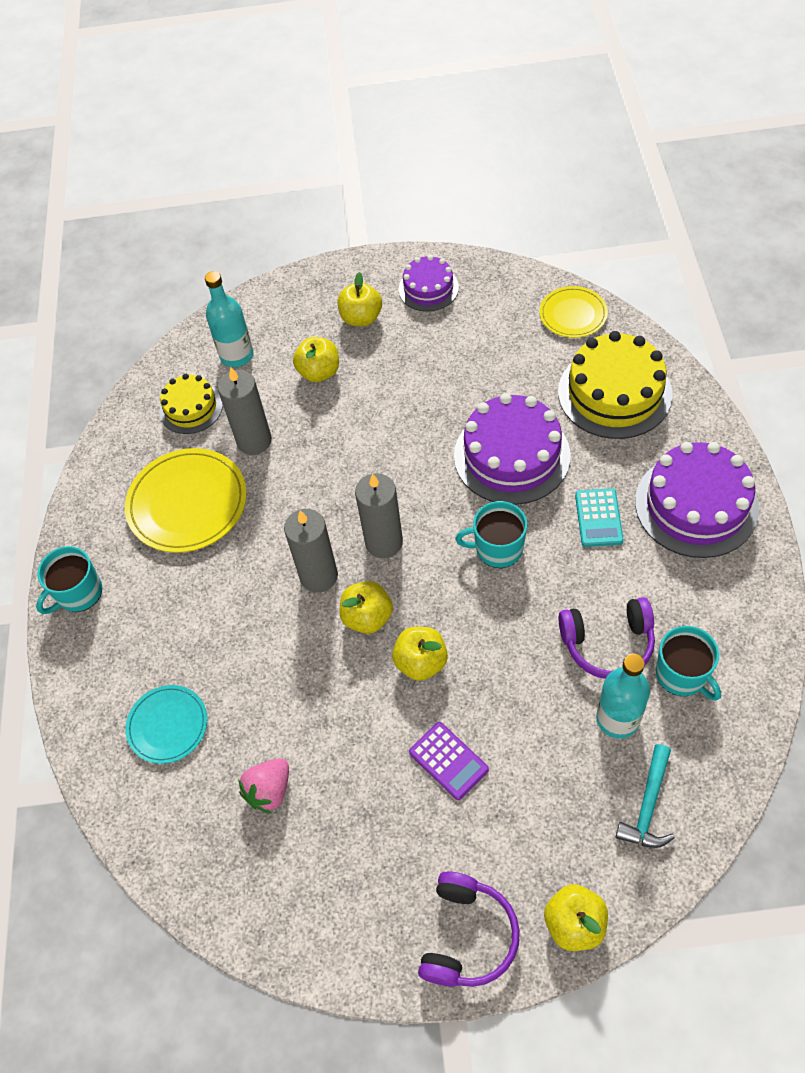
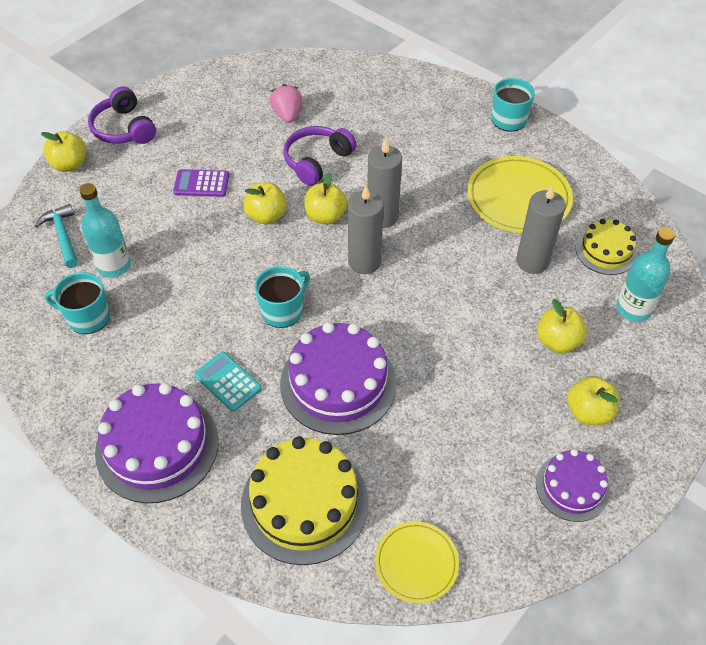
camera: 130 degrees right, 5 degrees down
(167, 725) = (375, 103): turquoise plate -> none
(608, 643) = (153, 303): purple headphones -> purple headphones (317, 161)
----
• Directions: Reproduce the material word for word, minus the images.

• Result of the exercise:
camera: 130 degrees right, 5 degrees down
(167, 725) = (375, 103): turquoise plate -> none
(608, 643) = (153, 303): purple headphones -> purple headphones (317, 161)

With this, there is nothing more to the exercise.